> _The problem_: The listing below contains a span that opens with the line containing "none -> tan brick A4 level 1" and closes with the line containing "tan tile F10:G11 level 2 -> none". Return that span exactly.

> _Input_:
◆ ◆ ◆ ◆ ◆
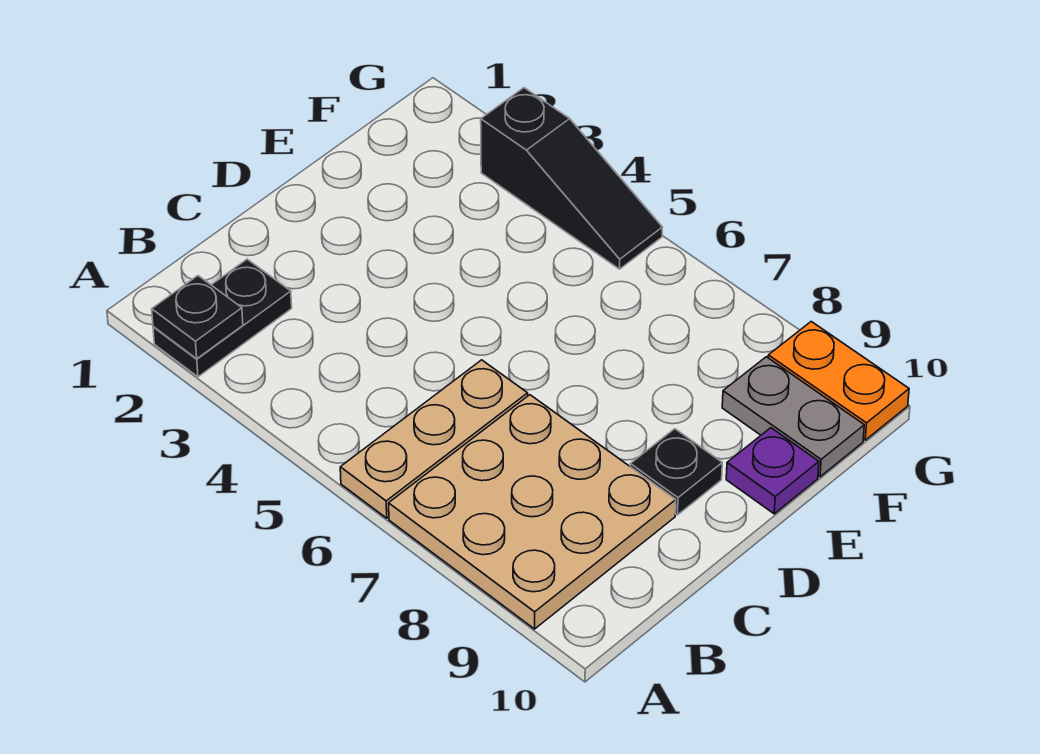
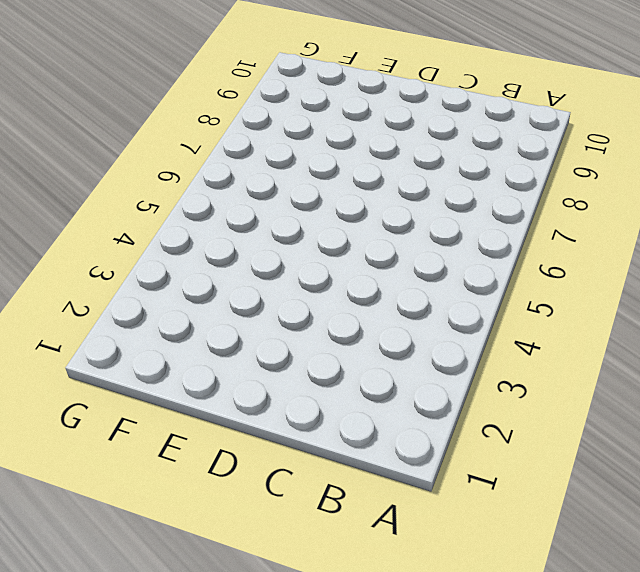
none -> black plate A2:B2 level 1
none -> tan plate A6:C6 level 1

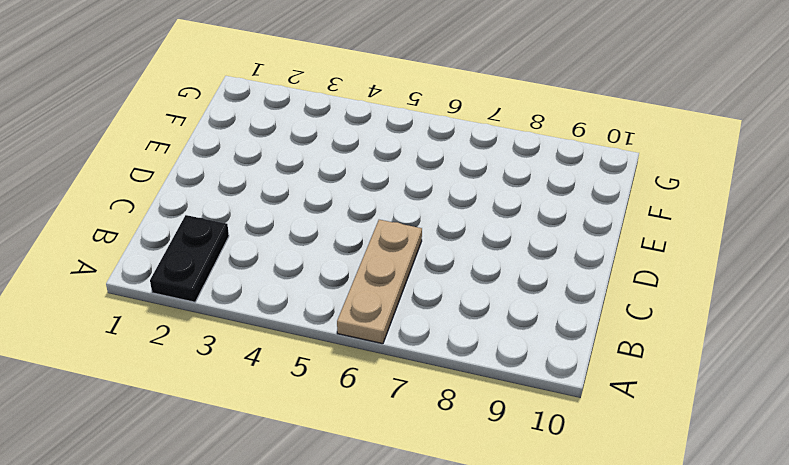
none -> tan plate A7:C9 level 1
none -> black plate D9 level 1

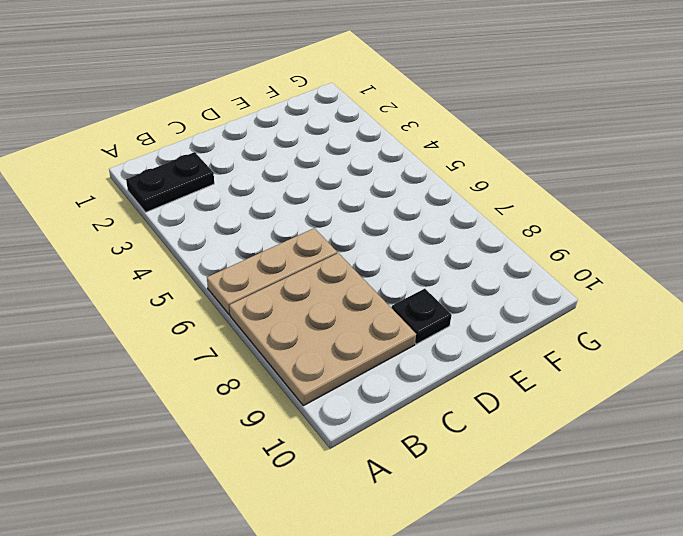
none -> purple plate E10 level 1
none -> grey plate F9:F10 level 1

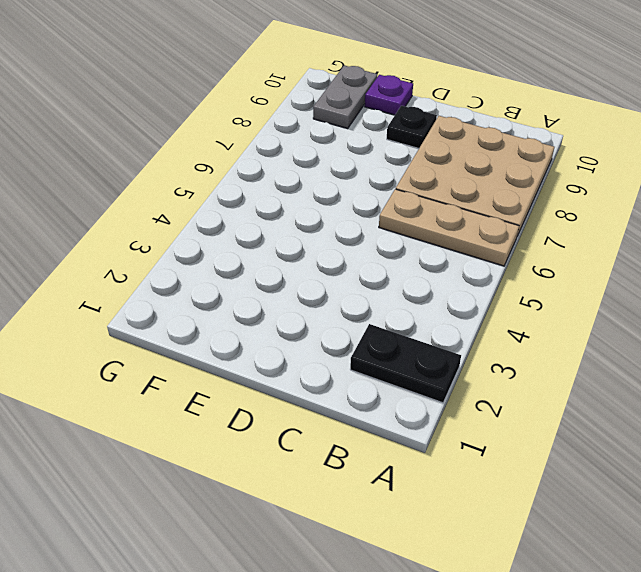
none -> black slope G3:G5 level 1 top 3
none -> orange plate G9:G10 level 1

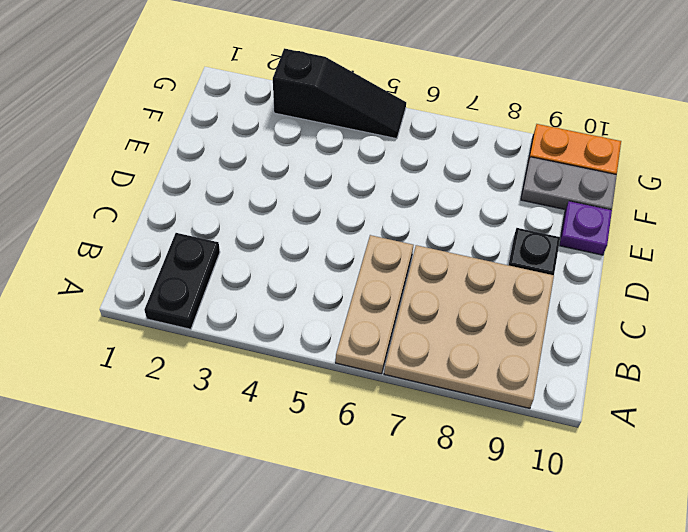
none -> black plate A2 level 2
◆ ◆ ◆ ◆ ◆
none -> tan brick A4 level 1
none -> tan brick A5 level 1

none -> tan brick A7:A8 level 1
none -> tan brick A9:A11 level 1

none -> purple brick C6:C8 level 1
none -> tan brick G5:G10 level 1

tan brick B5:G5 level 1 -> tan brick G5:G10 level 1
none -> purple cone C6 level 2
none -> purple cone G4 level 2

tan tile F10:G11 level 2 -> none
◆ ◆ ◆ ◆ ◆
> _Completed exercise_:
none -> tan brick A4 level 1
none -> tan brick A5 level 1

none -> tan brick A7:A8 level 1
none -> tan brick A9:A11 level 1

none -> purple brick C6:C8 level 1
none -> tan brick G5:G10 level 1

tan brick B5:G5 level 1 -> tan brick G5:G10 level 1
none -> purple cone C6 level 2
none -> purple cone G4 level 2

tan tile F10:G11 level 2 -> none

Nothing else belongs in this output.